● What to produce
In the material below, find each line with the word "plus" and copy it.

● Available data
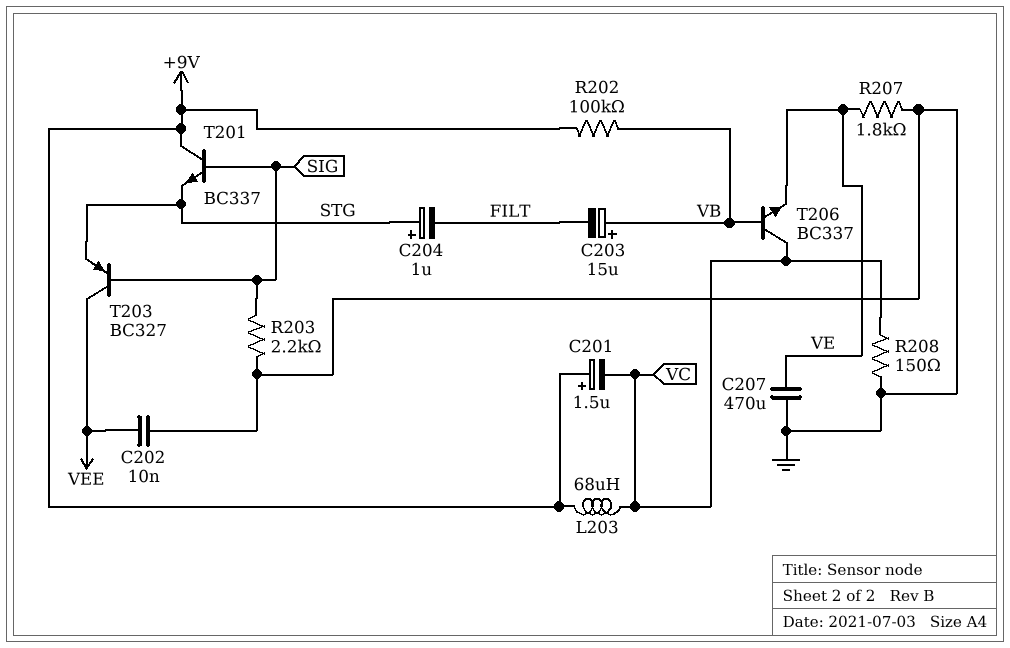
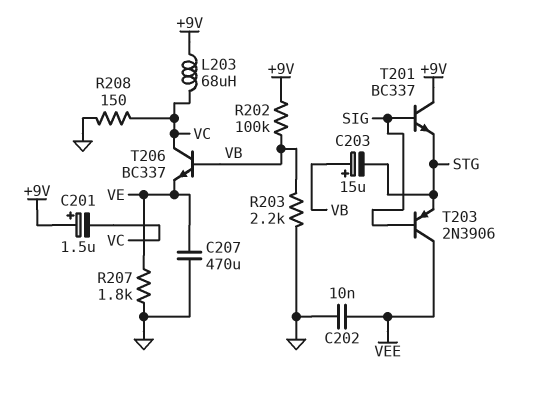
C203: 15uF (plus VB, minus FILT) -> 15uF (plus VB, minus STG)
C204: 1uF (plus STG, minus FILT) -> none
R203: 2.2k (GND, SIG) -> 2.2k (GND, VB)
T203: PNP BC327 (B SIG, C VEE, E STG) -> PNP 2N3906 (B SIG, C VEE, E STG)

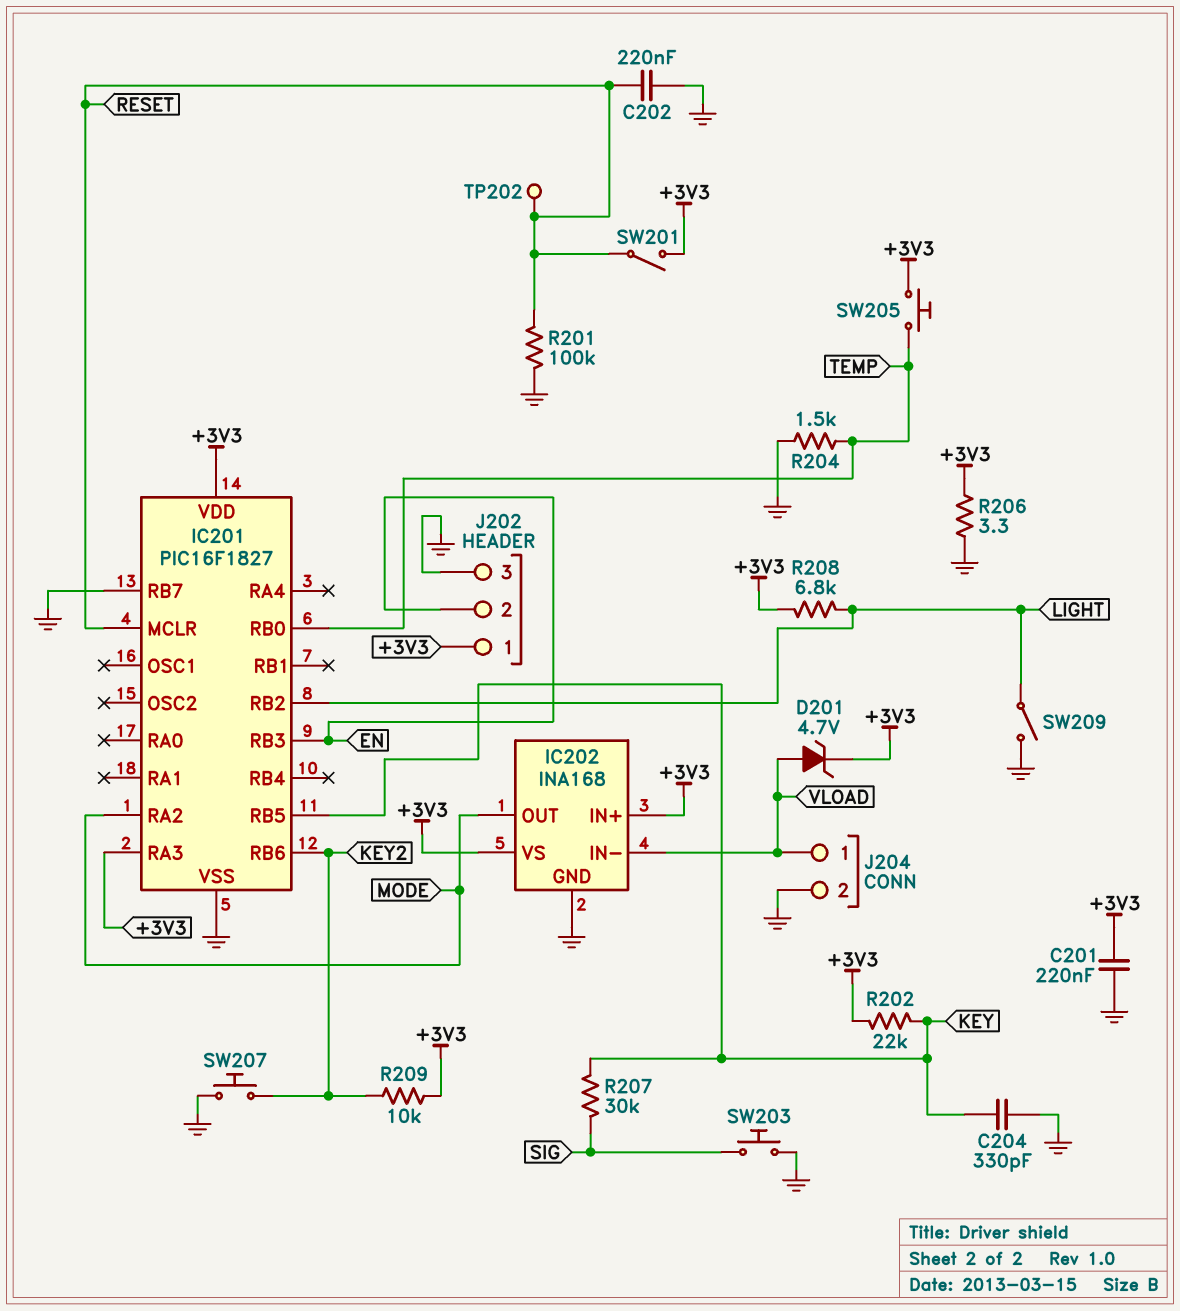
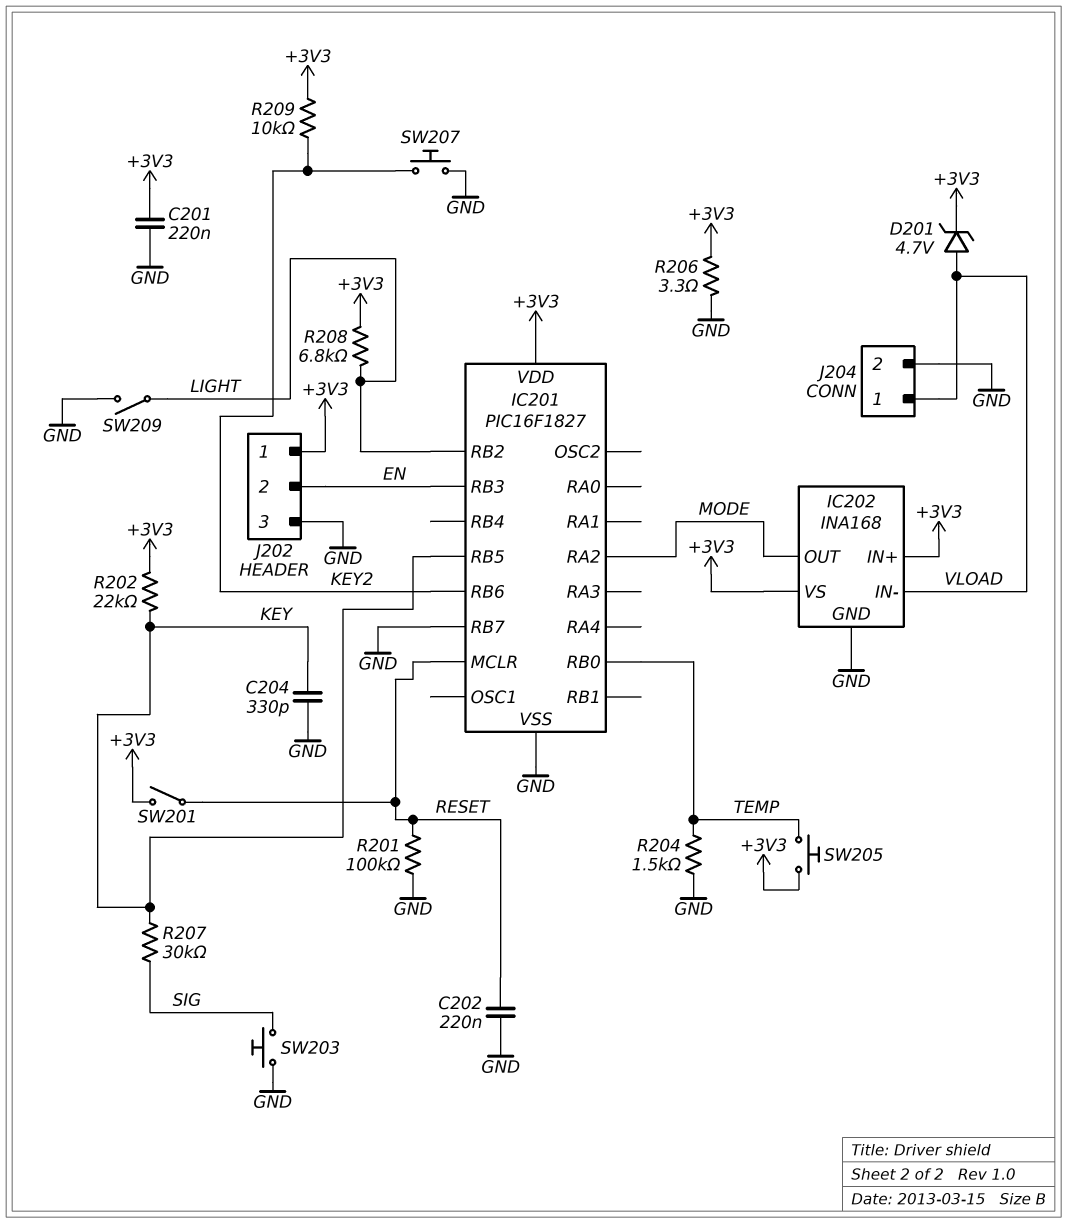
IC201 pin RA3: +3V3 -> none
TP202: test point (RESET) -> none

● Written response
C203: 15uF (plus VB, minus FILT) -> 15uF (plus VB, minus STG)
C204: 1uF (plus STG, minus FILT) -> none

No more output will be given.